### Activity
Drop the pictures from the entries below, then reproduce the rest exactly.

Dataset records:
======

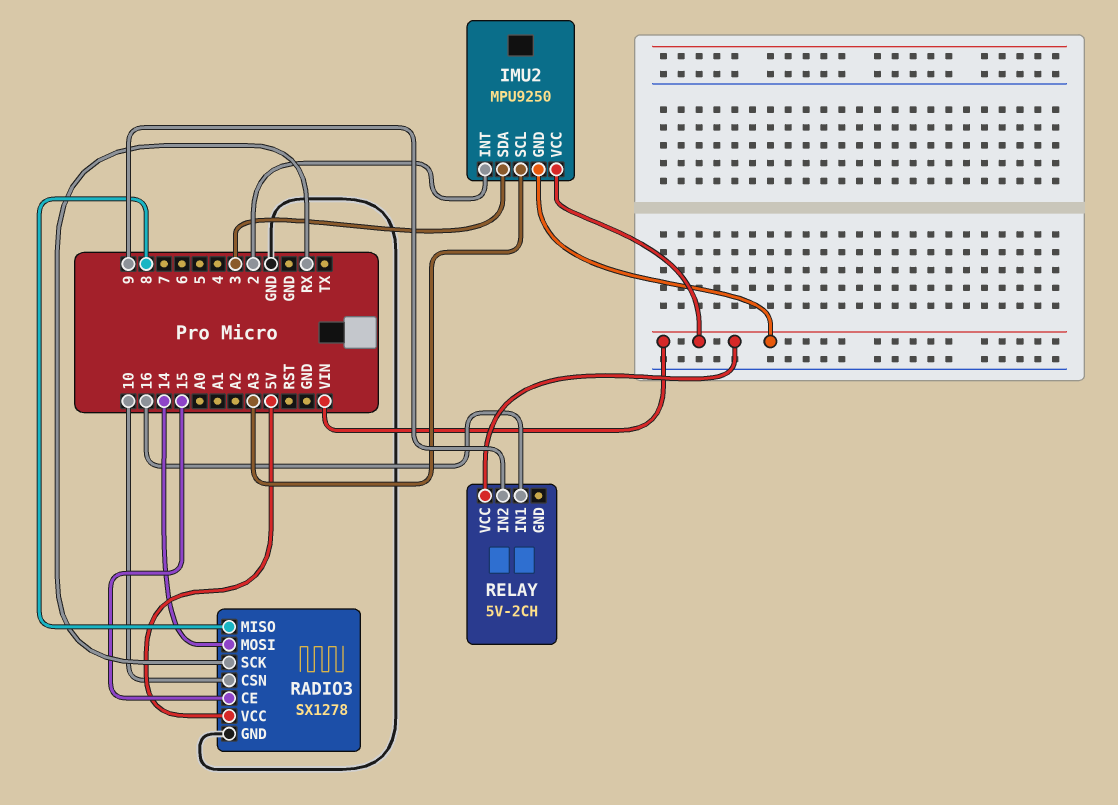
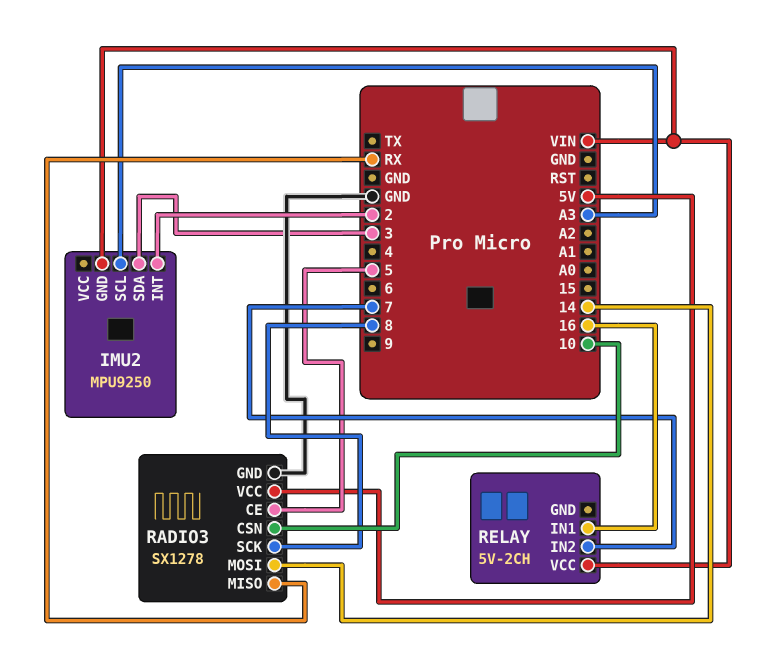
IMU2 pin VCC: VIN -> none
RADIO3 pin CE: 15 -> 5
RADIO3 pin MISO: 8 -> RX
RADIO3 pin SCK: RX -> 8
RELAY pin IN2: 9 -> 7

======

### Output below
IMU2 pin VCC: VIN -> none
RADIO3 pin CE: 15 -> 5
RADIO3 pin MISO: 8 -> RX
RADIO3 pin SCK: RX -> 8
RELAY pin IN2: 9 -> 7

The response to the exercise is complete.